[Object frequency data]
+--

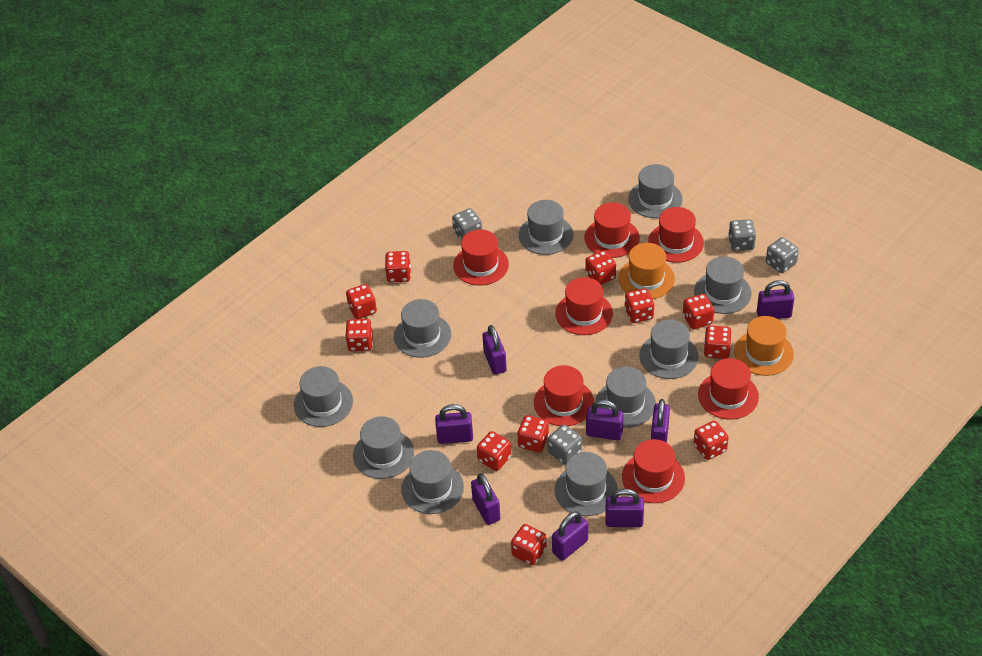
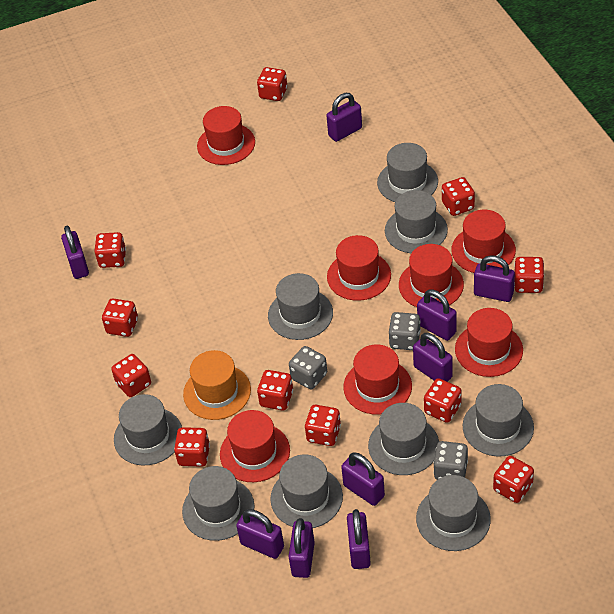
grey dice: 4 -> 3
grey hat: 10 -> 9
orange hat: 2 -> 1
purple padlock: 8 -> 9

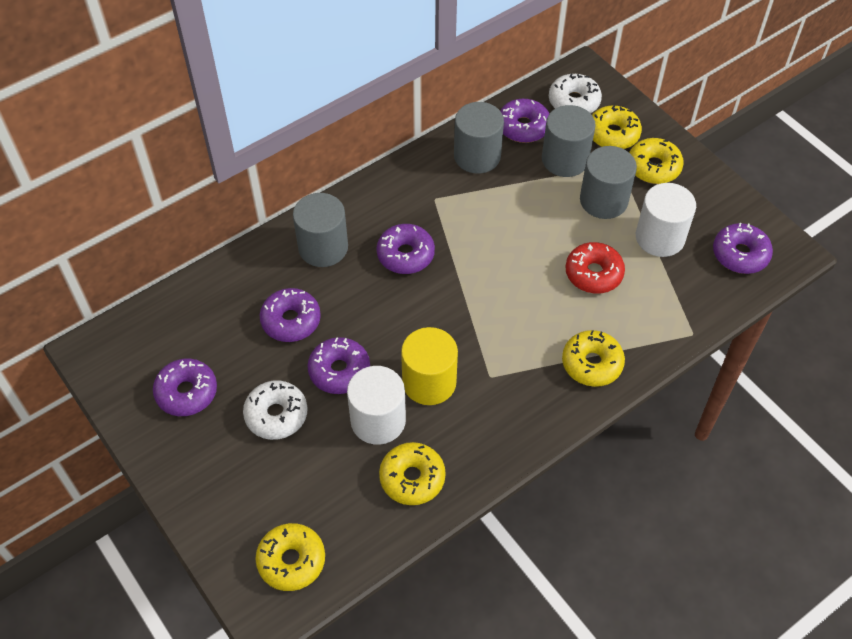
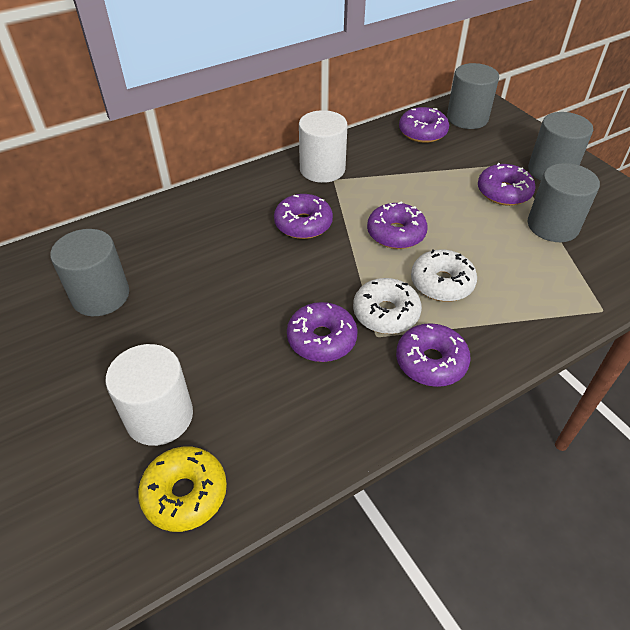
red donut: 1 -> 0
yellow cylinder: 1 -> 0
yellow donut: 5 -> 1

+--

**Exercise goal:** Give back all the records as they stand, but with no pictures in the copy.

**The answer:**
grey dice: 4 -> 3
grey hat: 10 -> 9
orange hat: 2 -> 1
purple padlock: 8 -> 9

red donut: 1 -> 0
yellow cylinder: 1 -> 0
yellow donut: 5 -> 1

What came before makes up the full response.